Scene comparison data:
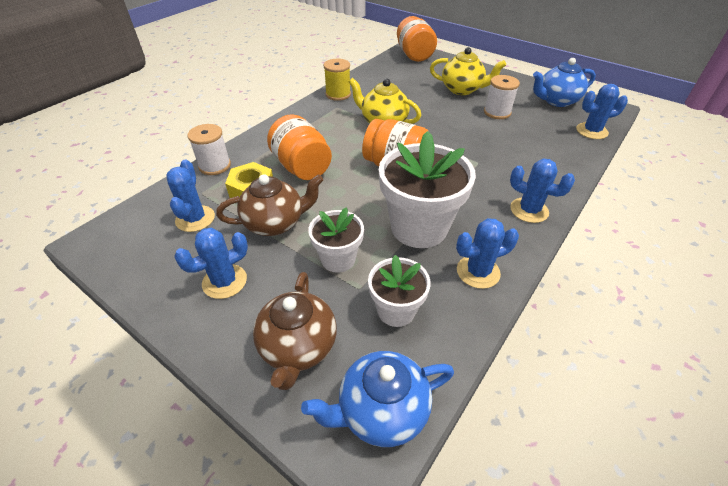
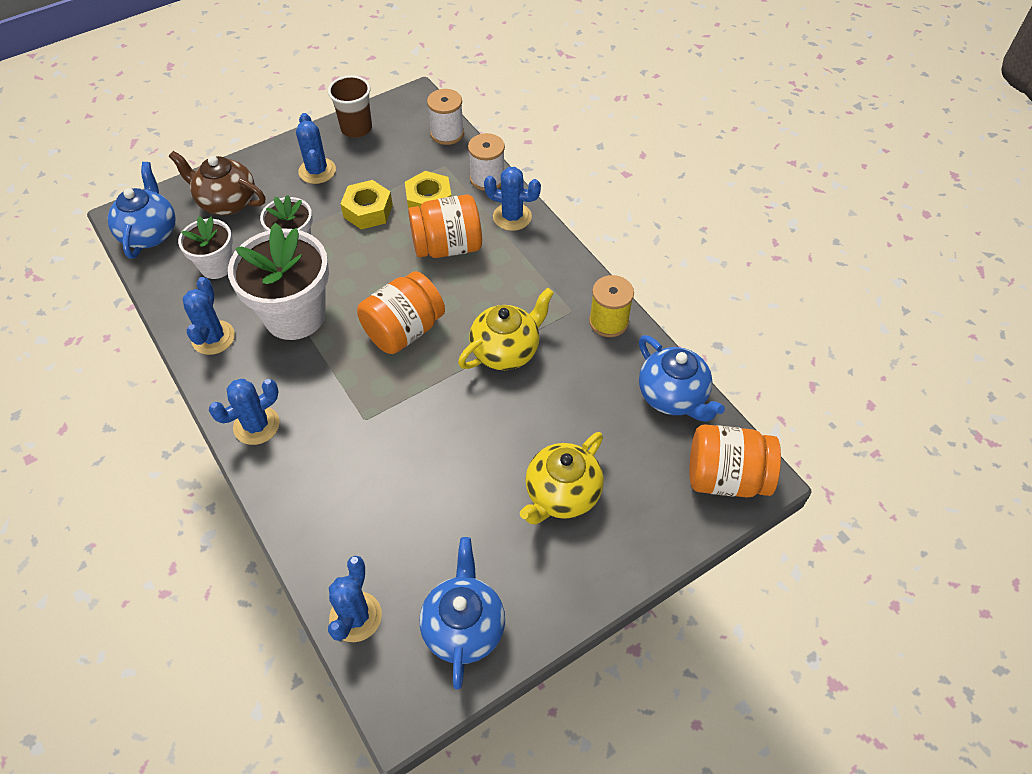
camera: 110 degrees right, 10 degrees up
(145, 273) = (356, 128): none -> brown cup
(195, 219) = (407, 159): blue cactus -> blue cactus (512, 217)
(275, 223) = (368, 211): brown teapot -> yellow nut
(378, 71) = (673, 396): none -> blue teapot
(497, 112) = (469, 508): white spool -> white spool (447, 133)

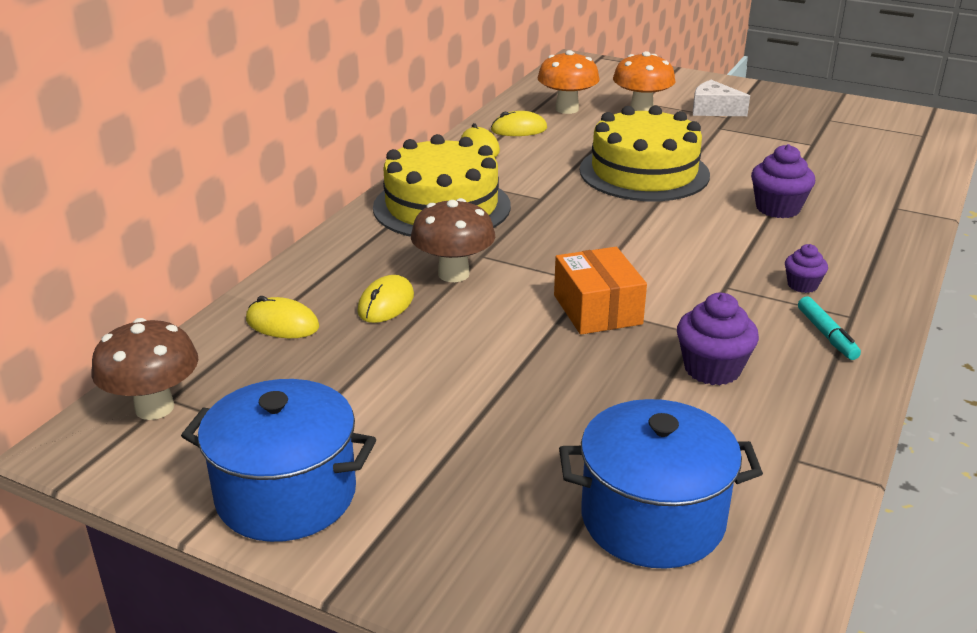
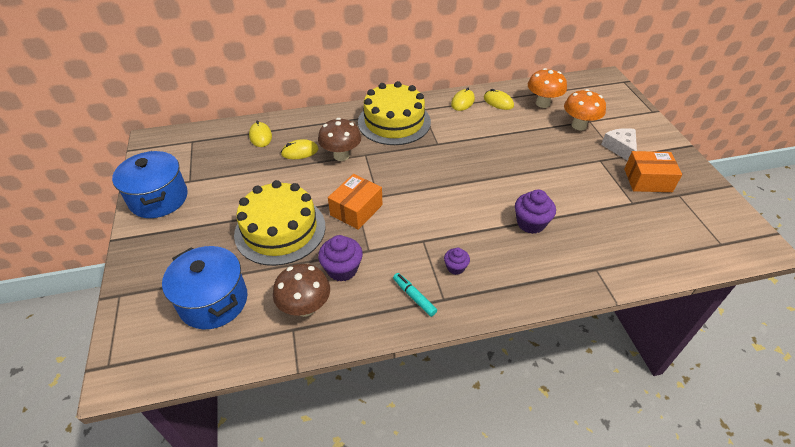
camera: 50 degrees right, 15 degrees up
(154, 408) = (184, 141): brown mushroom -> brown mushroom (305, 307)
(644, 172) = (508, 160): yellow cake -> yellow cake (280, 230)
(786, 122) = (647, 180): none -> orange box
(826, 335) = (414, 297): turquoise marker -> turquoise marker turned 105 degrees clockwise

- WORK INSTRUCTIONS -
Repeat word for word each line from the one with "camera: 50 degrees right, 15 degrees up" to the end of the records above, inclusive.

- ANSWER TO THIS PROBLEM -
camera: 50 degrees right, 15 degrees up
(154, 408) = (184, 141): brown mushroom -> brown mushroom (305, 307)
(644, 172) = (508, 160): yellow cake -> yellow cake (280, 230)
(786, 122) = (647, 180): none -> orange box
(826, 335) = (414, 297): turquoise marker -> turquoise marker turned 105 degrees clockwise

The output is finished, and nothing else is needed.